§ **What is expected**
Copy the lines below word for word, with every character and line break unchanged.
--- Start Records supplied ---
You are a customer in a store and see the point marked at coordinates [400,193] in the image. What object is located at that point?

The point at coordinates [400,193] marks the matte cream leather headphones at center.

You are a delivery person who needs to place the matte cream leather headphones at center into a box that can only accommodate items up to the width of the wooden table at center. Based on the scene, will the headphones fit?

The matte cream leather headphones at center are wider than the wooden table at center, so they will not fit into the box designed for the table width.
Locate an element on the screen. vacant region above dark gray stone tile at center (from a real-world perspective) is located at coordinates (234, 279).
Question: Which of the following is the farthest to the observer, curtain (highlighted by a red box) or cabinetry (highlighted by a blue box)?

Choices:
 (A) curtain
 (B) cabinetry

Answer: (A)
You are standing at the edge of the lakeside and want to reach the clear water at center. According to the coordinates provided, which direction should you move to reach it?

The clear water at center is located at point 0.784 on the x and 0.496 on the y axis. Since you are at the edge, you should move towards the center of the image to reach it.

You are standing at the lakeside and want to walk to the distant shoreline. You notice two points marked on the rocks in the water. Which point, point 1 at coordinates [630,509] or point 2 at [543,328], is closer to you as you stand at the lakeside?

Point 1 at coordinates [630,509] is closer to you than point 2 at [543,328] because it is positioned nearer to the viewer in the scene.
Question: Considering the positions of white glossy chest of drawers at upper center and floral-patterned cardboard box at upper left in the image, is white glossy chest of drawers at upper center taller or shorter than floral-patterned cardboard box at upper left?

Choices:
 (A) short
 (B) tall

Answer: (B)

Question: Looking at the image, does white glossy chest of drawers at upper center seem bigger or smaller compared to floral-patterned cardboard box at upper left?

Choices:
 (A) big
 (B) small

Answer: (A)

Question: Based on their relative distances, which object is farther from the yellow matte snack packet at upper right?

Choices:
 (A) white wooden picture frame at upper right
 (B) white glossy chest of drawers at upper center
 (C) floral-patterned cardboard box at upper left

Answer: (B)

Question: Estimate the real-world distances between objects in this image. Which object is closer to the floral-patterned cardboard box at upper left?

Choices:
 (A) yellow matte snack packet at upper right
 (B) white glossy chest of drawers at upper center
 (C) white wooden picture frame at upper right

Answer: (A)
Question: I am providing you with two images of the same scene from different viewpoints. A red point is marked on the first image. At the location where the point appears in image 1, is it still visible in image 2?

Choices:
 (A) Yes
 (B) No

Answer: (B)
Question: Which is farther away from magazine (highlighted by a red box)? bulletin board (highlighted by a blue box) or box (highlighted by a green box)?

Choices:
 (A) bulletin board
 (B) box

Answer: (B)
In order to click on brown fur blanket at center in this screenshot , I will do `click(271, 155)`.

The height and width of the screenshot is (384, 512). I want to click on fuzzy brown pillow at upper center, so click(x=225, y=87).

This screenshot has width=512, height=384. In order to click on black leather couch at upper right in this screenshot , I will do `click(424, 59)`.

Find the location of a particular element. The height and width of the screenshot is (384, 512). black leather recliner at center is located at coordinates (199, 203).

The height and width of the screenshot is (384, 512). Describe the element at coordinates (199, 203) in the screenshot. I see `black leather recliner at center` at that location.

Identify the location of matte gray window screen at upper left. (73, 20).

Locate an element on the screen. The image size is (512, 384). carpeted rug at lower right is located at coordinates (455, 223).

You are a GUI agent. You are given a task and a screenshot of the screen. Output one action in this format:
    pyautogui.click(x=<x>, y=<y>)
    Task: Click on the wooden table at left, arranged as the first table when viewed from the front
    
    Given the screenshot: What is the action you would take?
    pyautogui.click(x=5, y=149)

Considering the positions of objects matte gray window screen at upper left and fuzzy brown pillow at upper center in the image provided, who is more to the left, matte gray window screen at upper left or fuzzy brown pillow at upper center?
--- End Records supplied ---
§ **The result**
You are a customer in a store and see the point marked at coordinates [400,193] in the image. What object is located at that point?

The point at coordinates [400,193] marks the matte cream leather headphones at center.

You are a delivery person who needs to place the matte cream leather headphones at center into a box that can only accommodate items up to the width of the wooden table at center. Based on the scene, will the headphones fit?

The matte cream leather headphones at center are wider than the wooden table at center, so they will not fit into the box designed for the table width.
Locate an element on the screen. vacant region above dark gray stone tile at center (from a real-world perspective) is located at coordinates (234, 279).
Question: Which of the following is the farthest to the observer, curtain (highlighted by a red box) or cabinetry (highlighted by a blue box)?

Choices:
 (A) curtain
 (B) cabinetry

Answer: (A)
You are standing at the edge of the lakeside and want to reach the clear water at center. According to the coordinates provided, which direction should you move to reach it?

The clear water at center is located at point 0.784 on the x and 0.496 on the y axis. Since you are at the edge, you should move towards the center of the image to reach it.

You are standing at the lakeside and want to walk to the distant shoreline. You notice two points marked on the rocks in the water. Which point, point 1 at coordinates [630,509] or point 2 at [543,328], is closer to you as you stand at the lakeside?

Point 1 at coordinates [630,509] is closer to you than point 2 at [543,328] because it is positioned nearer to the viewer in the scene.
Question: Considering the positions of white glossy chest of drawers at upper center and floral-patterned cardboard box at upper left in the image, is white glossy chest of drawers at upper center taller or shorter than floral-patterned cardboard box at upper left?

Choices:
 (A) short
 (B) tall

Answer: (B)

Question: Looking at the image, does white glossy chest of drawers at upper center seem bigger or smaller compared to floral-patterned cardboard box at upper left?

Choices:
 (A) big
 (B) small

Answer: (A)

Question: Based on their relative distances, which object is farther from the yellow matte snack packet at upper right?

Choices:
 (A) white wooden picture frame at upper right
 (B) white glossy chest of drawers at upper center
 (C) floral-patterned cardboard box at upper left

Answer: (B)

Question: Estimate the real-world distances between objects in this image. Which object is closer to the floral-patterned cardboard box at upper left?

Choices:
 (A) yellow matte snack packet at upper right
 (B) white glossy chest of drawers at upper center
 (C) white wooden picture frame at upper right

Answer: (A)
Question: I am providing you with two images of the same scene from different viewpoints. A red point is marked on the first image. At the location where the point appears in image 1, is it still visible in image 2?

Choices:
 (A) Yes
 (B) No

Answer: (B)
Question: Which is farther away from magazine (highlighted by a red box)? bulletin board (highlighted by a blue box) or box (highlighted by a green box)?

Choices:
 (A) bulletin board
 (B) box

Answer: (B)
In order to click on brown fur blanket at center in this screenshot , I will do `click(271, 155)`.

The height and width of the screenshot is (384, 512). I want to click on fuzzy brown pillow at upper center, so click(x=225, y=87).

This screenshot has width=512, height=384. In order to click on black leather couch at upper right in this screenshot , I will do `click(424, 59)`.

Find the location of a particular element. The height and width of the screenshot is (384, 512). black leather recliner at center is located at coordinates (199, 203).

The height and width of the screenshot is (384, 512). Describe the element at coordinates (199, 203) in the screenshot. I see `black leather recliner at center` at that location.

Identify the location of matte gray window screen at upper left. (73, 20).

Locate an element on the screen. The image size is (512, 384). carpeted rug at lower right is located at coordinates (455, 223).

You are a GUI agent. You are given a task and a screenshot of the screen. Output one action in this format:
    pyautogui.click(x=<x>, y=<y>)
    Task: Click on the wooden table at left, arranged as the first table when viewed from the front
    
    Given the screenshot: What is the action you would take?
    pyautogui.click(x=5, y=149)

Considering the positions of objects matte gray window screen at upper left and fuzzy brown pillow at upper center in the image provided, who is more to the left, matte gray window screen at upper left or fuzzy brown pillow at upper center?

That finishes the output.